Detected change data:
"""
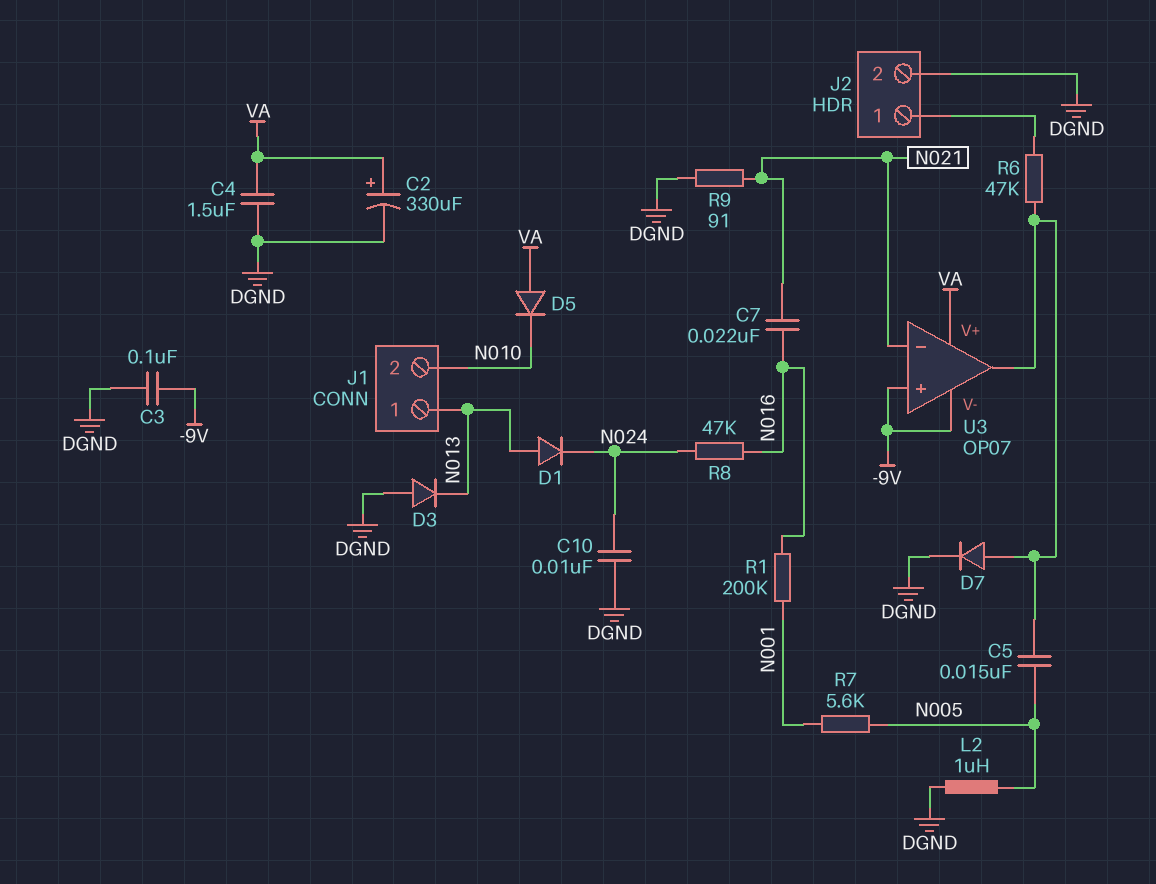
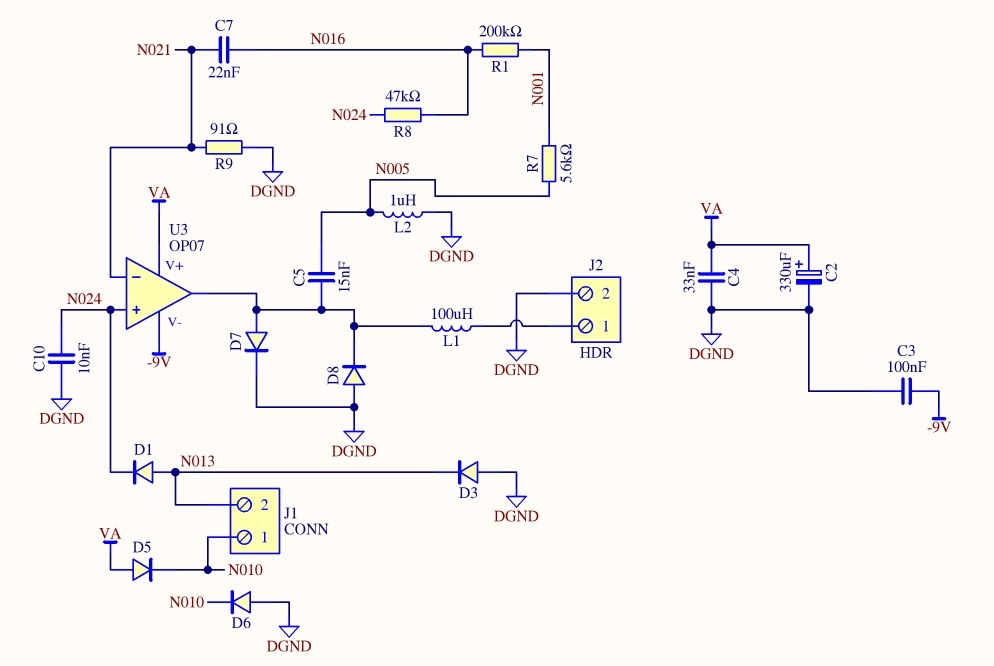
C4: 1.5uF (DGND, VA) -> 33nF (DGND, VA)
D6: none -> diode (A DGND, K N010)
D8: none -> diode (A DGND, K U3/out)
J1 pin 1: N013 -> N010
J1 pin 2: N010 -> N013
L1: none -> 100uH (J2/1, U3/out)
R6: 47k (J2/1, U3/out) -> none
U3 pin in+: -9V -> N024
"""
- _What to work on_
The lines you return should be those above that contain the word "DGND", every one of them.

- _Finished task_
C4: 1.5uF (DGND, VA) -> 33nF (DGND, VA)
D6: none -> diode (A DGND, K N010)
D8: none -> diode (A DGND, K U3/out)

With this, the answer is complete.